RECORDS TO USE:
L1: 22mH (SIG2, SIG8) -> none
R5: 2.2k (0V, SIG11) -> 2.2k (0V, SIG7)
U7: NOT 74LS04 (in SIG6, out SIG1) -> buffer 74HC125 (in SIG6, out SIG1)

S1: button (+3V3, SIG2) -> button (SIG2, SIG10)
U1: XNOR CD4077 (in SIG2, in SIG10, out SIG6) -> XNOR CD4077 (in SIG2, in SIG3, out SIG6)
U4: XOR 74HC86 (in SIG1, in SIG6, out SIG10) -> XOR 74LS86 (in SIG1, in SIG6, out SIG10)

TASK: Retype every record without alteration.

TASK OUTPUT:
L1: 22mH (SIG2, SIG8) -> none
R5: 2.2k (0V, SIG11) -> 2.2k (0V, SIG7)
U7: NOT 74LS04 (in SIG6, out SIG1) -> buffer 74HC125 (in SIG6, out SIG1)

S1: button (+3V3, SIG2) -> button (SIG2, SIG10)
U1: XNOR CD4077 (in SIG2, in SIG10, out SIG6) -> XNOR CD4077 (in SIG2, in SIG3, out SIG6)
U4: XOR 74HC86 (in SIG1, in SIG6, out SIG10) -> XOR 74LS86 (in SIG1, in SIG6, out SIG10)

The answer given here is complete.